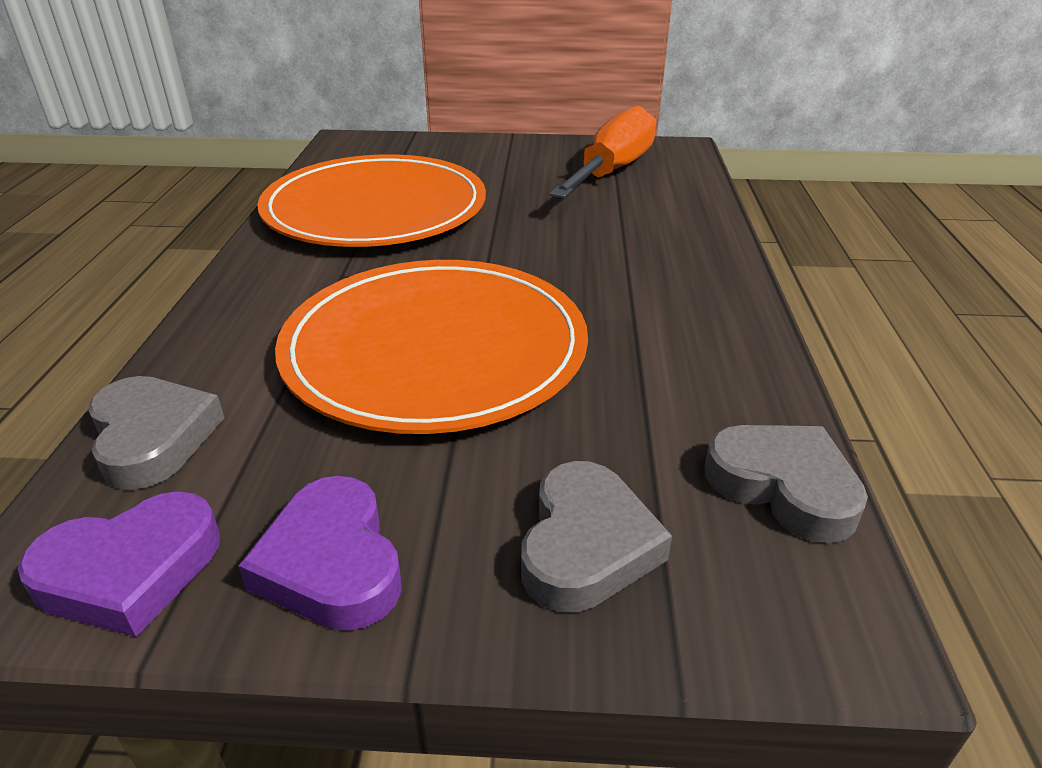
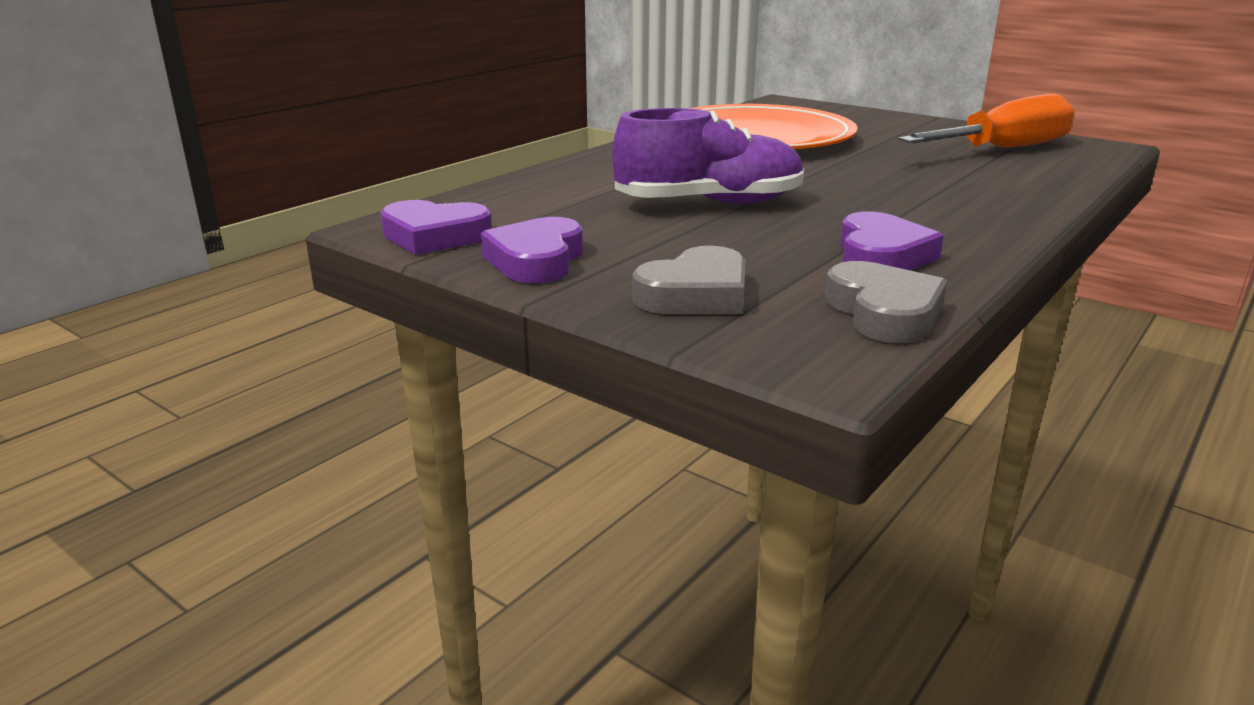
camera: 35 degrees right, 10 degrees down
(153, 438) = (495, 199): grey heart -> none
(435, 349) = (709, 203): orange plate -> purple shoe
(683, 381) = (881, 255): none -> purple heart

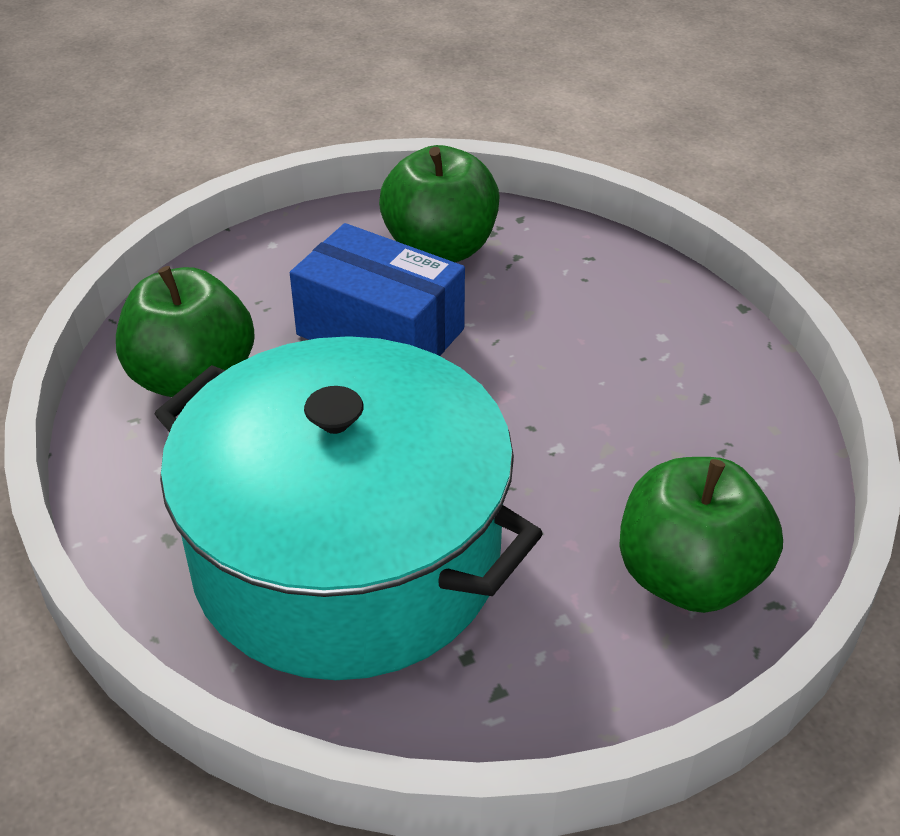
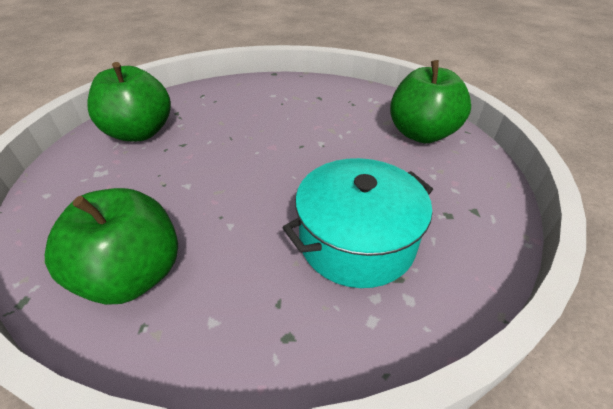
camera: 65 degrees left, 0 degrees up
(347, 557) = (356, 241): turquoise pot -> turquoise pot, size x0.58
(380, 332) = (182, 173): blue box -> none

+===+

*HOW TO COMPLETE THIS TASK:* Return the total number of lines in the records that contain "camera", without any explanation.

*SOLUTION BELOW:* 2